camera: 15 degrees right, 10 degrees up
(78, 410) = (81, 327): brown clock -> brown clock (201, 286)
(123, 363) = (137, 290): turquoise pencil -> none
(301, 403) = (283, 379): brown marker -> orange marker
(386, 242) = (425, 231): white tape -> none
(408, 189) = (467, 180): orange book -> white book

...

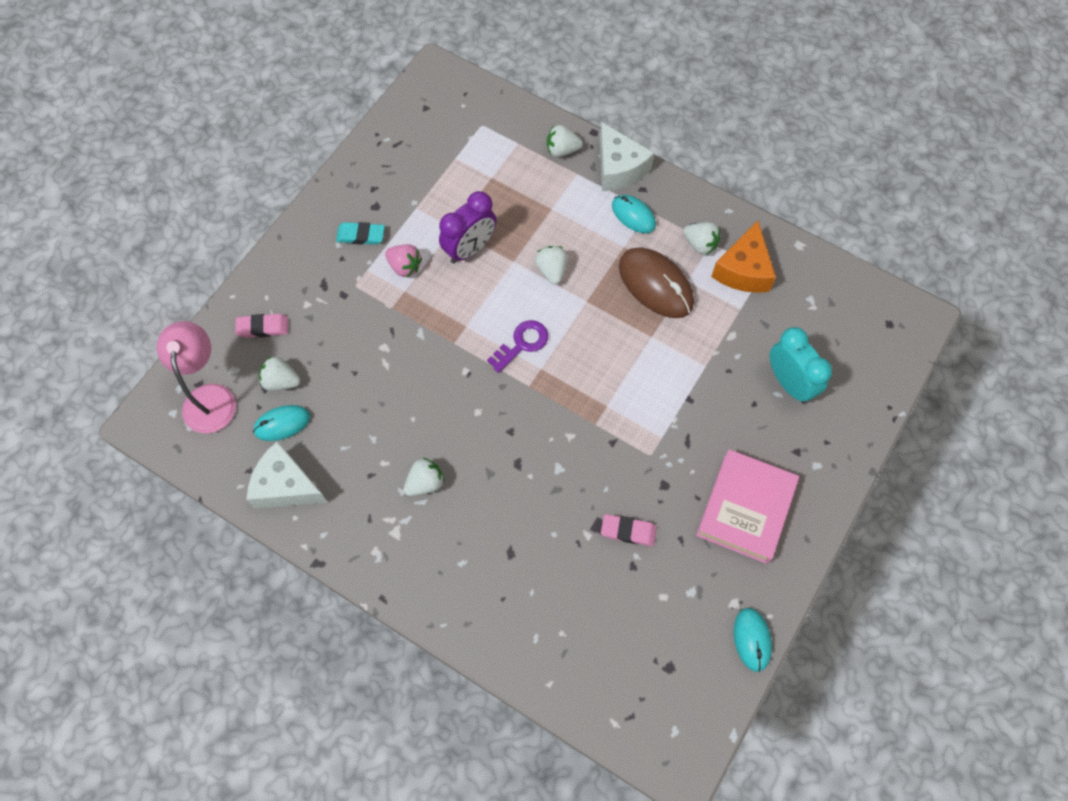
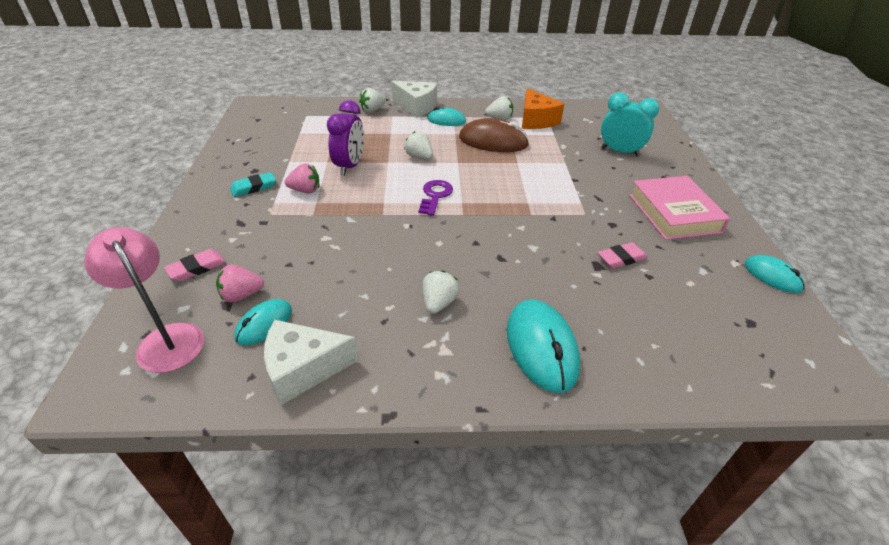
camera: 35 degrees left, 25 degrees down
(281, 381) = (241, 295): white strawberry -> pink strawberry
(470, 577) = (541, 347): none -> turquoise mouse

- [What is being asked] Beginning at the line with "camera: 15 degrees right, 10 degrees up" and ending at the line with "(408, 189) = (467, 180): orange", reproduce each line of the data above exactly, and add no other lines.

- [Answer to this problem]
camera: 15 degrees right, 10 degrees up
(78, 410) = (81, 327): brown clock -> brown clock (201, 286)
(123, 363) = (137, 290): turquoise pencil -> none
(301, 403) = (283, 379): brown marker -> orange marker
(386, 242) = (425, 231): white tape -> none
(408, 189) = (467, 180): orange book -> white book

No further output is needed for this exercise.